Extracted entries Block Start
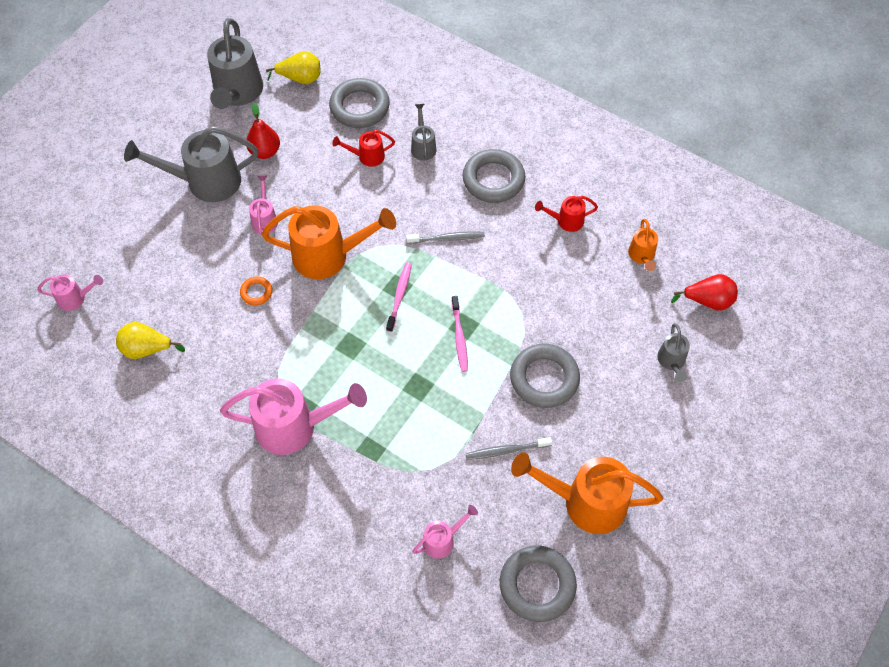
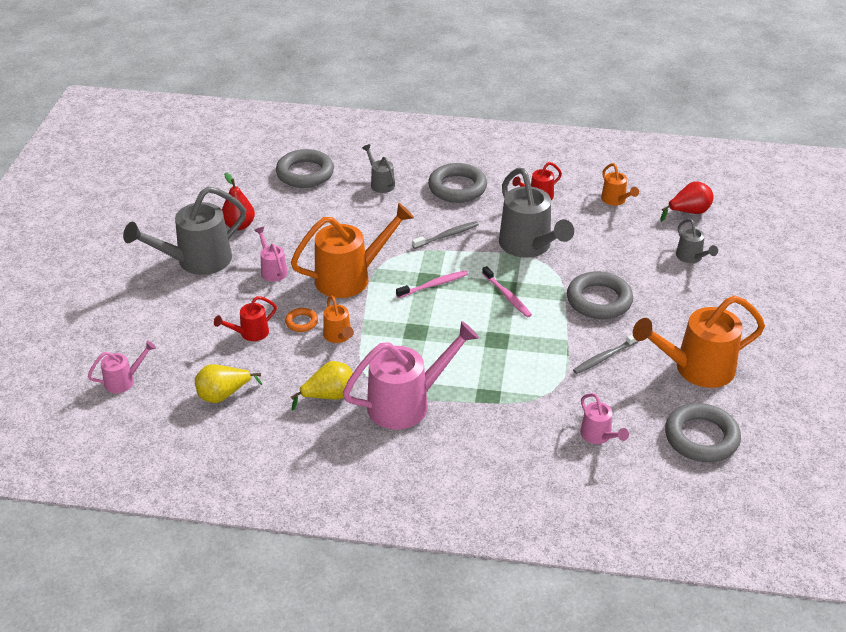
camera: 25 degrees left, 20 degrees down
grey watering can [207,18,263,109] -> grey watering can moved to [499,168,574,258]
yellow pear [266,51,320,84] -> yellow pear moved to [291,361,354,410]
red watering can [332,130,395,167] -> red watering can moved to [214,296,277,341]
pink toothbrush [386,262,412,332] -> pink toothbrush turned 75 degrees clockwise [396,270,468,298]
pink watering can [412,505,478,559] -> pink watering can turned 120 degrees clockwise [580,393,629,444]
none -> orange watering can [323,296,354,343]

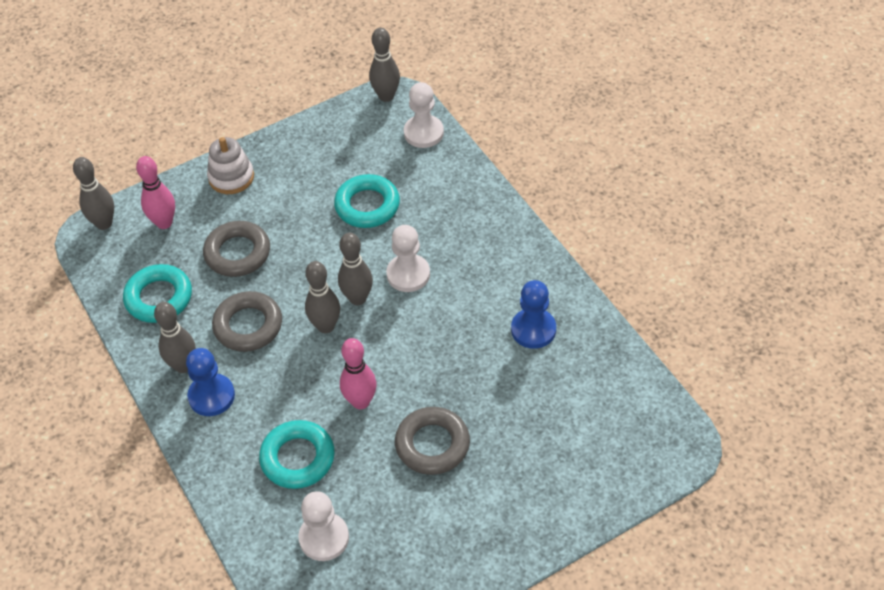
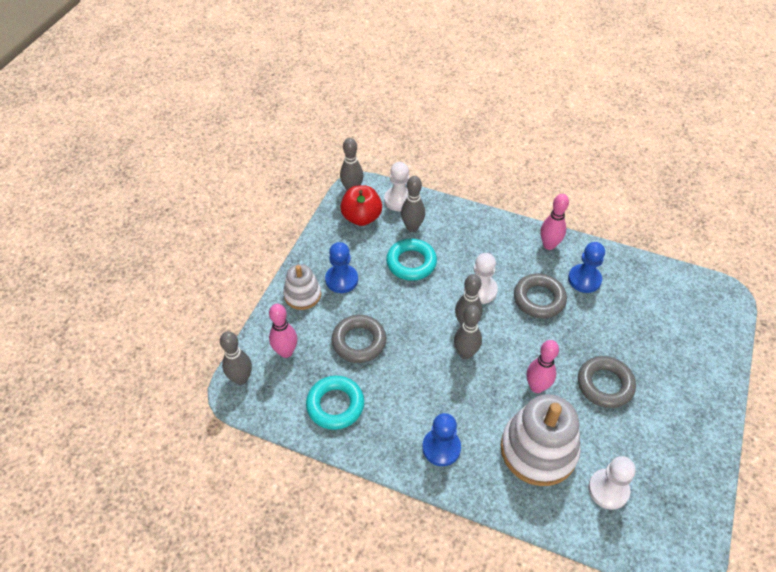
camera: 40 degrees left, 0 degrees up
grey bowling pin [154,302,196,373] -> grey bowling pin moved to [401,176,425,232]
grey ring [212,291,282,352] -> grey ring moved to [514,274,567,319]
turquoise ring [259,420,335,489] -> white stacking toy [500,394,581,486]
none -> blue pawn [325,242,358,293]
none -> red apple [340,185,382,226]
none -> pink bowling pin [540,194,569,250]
Extracted entries Block End
Extracted entries Block Start
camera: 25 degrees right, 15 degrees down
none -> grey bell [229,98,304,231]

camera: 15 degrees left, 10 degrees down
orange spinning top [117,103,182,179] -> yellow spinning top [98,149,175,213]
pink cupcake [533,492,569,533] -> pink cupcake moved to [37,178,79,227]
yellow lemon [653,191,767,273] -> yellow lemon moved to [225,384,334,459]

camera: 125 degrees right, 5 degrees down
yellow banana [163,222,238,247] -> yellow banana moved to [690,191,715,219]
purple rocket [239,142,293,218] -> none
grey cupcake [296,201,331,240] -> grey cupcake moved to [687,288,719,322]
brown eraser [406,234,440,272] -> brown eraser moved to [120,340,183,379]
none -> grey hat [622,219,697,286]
Extracted entries Block End
*What to do*:
Copy the lines above exactly, starting with the line that contains "camera: 25 degrees left, 20 degrees down" and ending with the line that contains "none -> pink bowling pin [540,194,569,250]", and leave out any pictures.

*Exercise response*:
camera: 25 degrees left, 20 degrees down
grey watering can [207,18,263,109] -> grey watering can moved to [499,168,574,258]
yellow pear [266,51,320,84] -> yellow pear moved to [291,361,354,410]
red watering can [332,130,395,167] -> red watering can moved to [214,296,277,341]
pink toothbrush [386,262,412,332] -> pink toothbrush turned 75 degrees clockwise [396,270,468,298]
pink watering can [412,505,478,559] -> pink watering can turned 120 degrees clockwise [580,393,629,444]
none -> orange watering can [323,296,354,343]

camera: 40 degrees left, 0 degrees up
grey bowling pin [154,302,196,373] -> grey bowling pin moved to [401,176,425,232]
grey ring [212,291,282,352] -> grey ring moved to [514,274,567,319]
turquoise ring [259,420,335,489] -> white stacking toy [500,394,581,486]
none -> blue pawn [325,242,358,293]
none -> red apple [340,185,382,226]
none -> pink bowling pin [540,194,569,250]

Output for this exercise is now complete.